*COLLECTED MATERIAL:*
────────

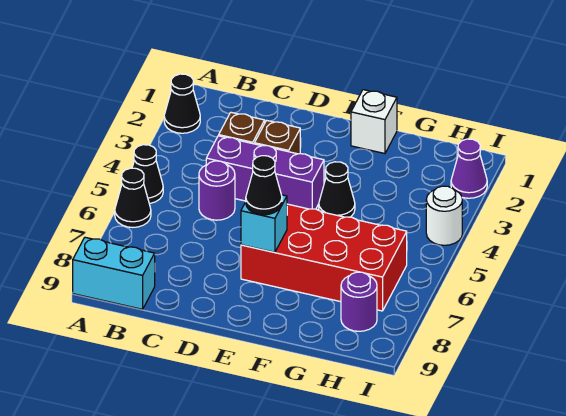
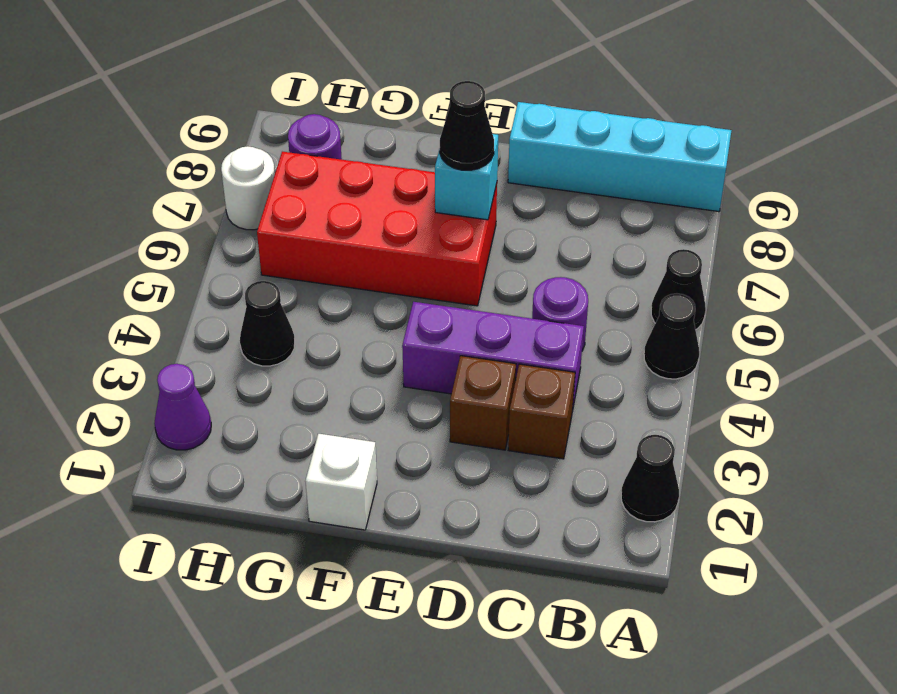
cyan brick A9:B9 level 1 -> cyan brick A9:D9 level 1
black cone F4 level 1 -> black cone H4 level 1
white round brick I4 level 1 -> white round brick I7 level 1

────────

*PROBLEM:*
Repeat every line above precisely; pictures do not belong in the copy.

*RESPONSE AREA:*
cyan brick A9:B9 level 1 -> cyan brick A9:D9 level 1
black cone F4 level 1 -> black cone H4 level 1
white round brick I4 level 1 -> white round brick I7 level 1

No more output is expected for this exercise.